SUPPLIED MATERIAL:
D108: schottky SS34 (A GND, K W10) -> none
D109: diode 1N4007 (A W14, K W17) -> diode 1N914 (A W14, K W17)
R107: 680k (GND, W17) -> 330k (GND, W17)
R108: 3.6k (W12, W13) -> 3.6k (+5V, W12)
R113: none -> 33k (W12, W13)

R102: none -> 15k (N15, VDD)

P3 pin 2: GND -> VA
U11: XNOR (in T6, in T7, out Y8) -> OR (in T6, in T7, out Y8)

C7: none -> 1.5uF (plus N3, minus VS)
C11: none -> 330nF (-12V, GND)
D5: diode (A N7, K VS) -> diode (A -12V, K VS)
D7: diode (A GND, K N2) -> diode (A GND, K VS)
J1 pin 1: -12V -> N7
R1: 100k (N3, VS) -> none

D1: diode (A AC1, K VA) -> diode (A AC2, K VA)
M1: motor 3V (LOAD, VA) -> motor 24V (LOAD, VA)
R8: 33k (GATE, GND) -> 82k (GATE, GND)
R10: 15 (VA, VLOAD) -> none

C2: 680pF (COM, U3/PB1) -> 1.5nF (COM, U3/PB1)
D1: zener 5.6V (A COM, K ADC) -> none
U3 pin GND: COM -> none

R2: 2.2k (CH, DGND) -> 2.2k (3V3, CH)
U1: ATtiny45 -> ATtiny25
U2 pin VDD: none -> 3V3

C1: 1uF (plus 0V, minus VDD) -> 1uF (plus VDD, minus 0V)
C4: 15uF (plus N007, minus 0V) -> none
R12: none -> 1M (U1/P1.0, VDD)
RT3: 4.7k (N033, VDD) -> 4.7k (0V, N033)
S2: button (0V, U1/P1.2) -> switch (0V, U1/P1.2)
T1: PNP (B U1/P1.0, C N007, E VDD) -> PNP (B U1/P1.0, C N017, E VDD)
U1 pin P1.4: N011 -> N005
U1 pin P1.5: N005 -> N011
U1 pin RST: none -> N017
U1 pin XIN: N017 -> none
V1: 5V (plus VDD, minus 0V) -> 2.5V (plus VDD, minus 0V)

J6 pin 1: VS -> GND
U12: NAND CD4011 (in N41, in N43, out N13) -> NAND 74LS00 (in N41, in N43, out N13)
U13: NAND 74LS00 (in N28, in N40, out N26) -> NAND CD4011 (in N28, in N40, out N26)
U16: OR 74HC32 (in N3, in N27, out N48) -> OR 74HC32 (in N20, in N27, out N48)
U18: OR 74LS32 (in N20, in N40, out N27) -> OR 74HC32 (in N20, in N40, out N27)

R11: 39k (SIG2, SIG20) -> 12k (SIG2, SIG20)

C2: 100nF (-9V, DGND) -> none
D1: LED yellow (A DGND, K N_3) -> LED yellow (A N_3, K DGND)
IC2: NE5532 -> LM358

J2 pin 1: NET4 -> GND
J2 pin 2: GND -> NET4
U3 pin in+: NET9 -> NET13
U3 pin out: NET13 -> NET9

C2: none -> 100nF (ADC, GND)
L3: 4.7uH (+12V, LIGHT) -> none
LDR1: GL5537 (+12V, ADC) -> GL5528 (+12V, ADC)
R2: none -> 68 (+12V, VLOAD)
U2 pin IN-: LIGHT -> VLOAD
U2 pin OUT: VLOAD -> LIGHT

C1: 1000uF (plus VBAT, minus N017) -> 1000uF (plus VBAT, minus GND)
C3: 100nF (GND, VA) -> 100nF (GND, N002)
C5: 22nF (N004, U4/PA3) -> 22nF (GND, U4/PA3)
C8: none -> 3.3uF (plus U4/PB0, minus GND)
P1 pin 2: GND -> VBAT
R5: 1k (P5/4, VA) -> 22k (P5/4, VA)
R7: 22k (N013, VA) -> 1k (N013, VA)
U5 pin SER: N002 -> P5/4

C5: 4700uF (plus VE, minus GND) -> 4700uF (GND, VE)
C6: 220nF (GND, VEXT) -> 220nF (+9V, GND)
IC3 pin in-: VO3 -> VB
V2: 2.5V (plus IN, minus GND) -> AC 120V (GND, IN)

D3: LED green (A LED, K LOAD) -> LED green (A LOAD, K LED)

ABOUT THIS TASK: The required answer is the complete data, repeated exactly.

EXERCISE RESULT:
D108: schottky SS34 (A GND, K W10) -> none
D109: diode 1N4007 (A W14, K W17) -> diode 1N914 (A W14, K W17)
R107: 680k (GND, W17) -> 330k (GND, W17)
R108: 3.6k (W12, W13) -> 3.6k (+5V, W12)
R113: none -> 33k (W12, W13)

R102: none -> 15k (N15, VDD)

P3 pin 2: GND -> VA
U11: XNOR (in T6, in T7, out Y8) -> OR (in T6, in T7, out Y8)

C7: none -> 1.5uF (plus N3, minus VS)
C11: none -> 330nF (-12V, GND)
D5: diode (A N7, K VS) -> diode (A -12V, K VS)
D7: diode (A GND, K N2) -> diode (A GND, K VS)
J1 pin 1: -12V -> N7
R1: 100k (N3, VS) -> none

D1: diode (A AC1, K VA) -> diode (A AC2, K VA)
M1: motor 3V (LOAD, VA) -> motor 24V (LOAD, VA)
R8: 33k (GATE, GND) -> 82k (GATE, GND)
R10: 15 (VA, VLOAD) -> none

C2: 680pF (COM, U3/PB1) -> 1.5nF (COM, U3/PB1)
D1: zener 5.6V (A COM, K ADC) -> none
U3 pin GND: COM -> none

R2: 2.2k (CH, DGND) -> 2.2k (3V3, CH)
U1: ATtiny45 -> ATtiny25
U2 pin VDD: none -> 3V3

C1: 1uF (plus 0V, minus VDD) -> 1uF (plus VDD, minus 0V)
C4: 15uF (plus N007, minus 0V) -> none
R12: none -> 1M (U1/P1.0, VDD)
RT3: 4.7k (N033, VDD) -> 4.7k (0V, N033)
S2: button (0V, U1/P1.2) -> switch (0V, U1/P1.2)
T1: PNP (B U1/P1.0, C N007, E VDD) -> PNP (B U1/P1.0, C N017, E VDD)
U1 pin P1.4: N011 -> N005
U1 pin P1.5: N005 -> N011
U1 pin RST: none -> N017
U1 pin XIN: N017 -> none
V1: 5V (plus VDD, minus 0V) -> 2.5V (plus VDD, minus 0V)

J6 pin 1: VS -> GND
U12: NAND CD4011 (in N41, in N43, out N13) -> NAND 74LS00 (in N41, in N43, out N13)
U13: NAND 74LS00 (in N28, in N40, out N26) -> NAND CD4011 (in N28, in N40, out N26)
U16: OR 74HC32 (in N3, in N27, out N48) -> OR 74HC32 (in N20, in N27, out N48)
U18: OR 74LS32 (in N20, in N40, out N27) -> OR 74HC32 (in N20, in N40, out N27)

R11: 39k (SIG2, SIG20) -> 12k (SIG2, SIG20)

C2: 100nF (-9V, DGND) -> none
D1: LED yellow (A DGND, K N_3) -> LED yellow (A N_3, K DGND)
IC2: NE5532 -> LM358

J2 pin 1: NET4 -> GND
J2 pin 2: GND -> NET4
U3 pin in+: NET9 -> NET13
U3 pin out: NET13 -> NET9

C2: none -> 100nF (ADC, GND)
L3: 4.7uH (+12V, LIGHT) -> none
LDR1: GL5537 (+12V, ADC) -> GL5528 (+12V, ADC)
R2: none -> 68 (+12V, VLOAD)
U2 pin IN-: LIGHT -> VLOAD
U2 pin OUT: VLOAD -> LIGHT

C1: 1000uF (plus VBAT, minus N017) -> 1000uF (plus VBAT, minus GND)
C3: 100nF (GND, VA) -> 100nF (GND, N002)
C5: 22nF (N004, U4/PA3) -> 22nF (GND, U4/PA3)
C8: none -> 3.3uF (plus U4/PB0, minus GND)
P1 pin 2: GND -> VBAT
R5: 1k (P5/4, VA) -> 22k (P5/4, VA)
R7: 22k (N013, VA) -> 1k (N013, VA)
U5 pin SER: N002 -> P5/4

C5: 4700uF (plus VE, minus GND) -> 4700uF (GND, VE)
C6: 220nF (GND, VEXT) -> 220nF (+9V, GND)
IC3 pin in-: VO3 -> VB
V2: 2.5V (plus IN, minus GND) -> AC 120V (GND, IN)

D3: LED green (A LED, K LOAD) -> LED green (A LOAD, K LED)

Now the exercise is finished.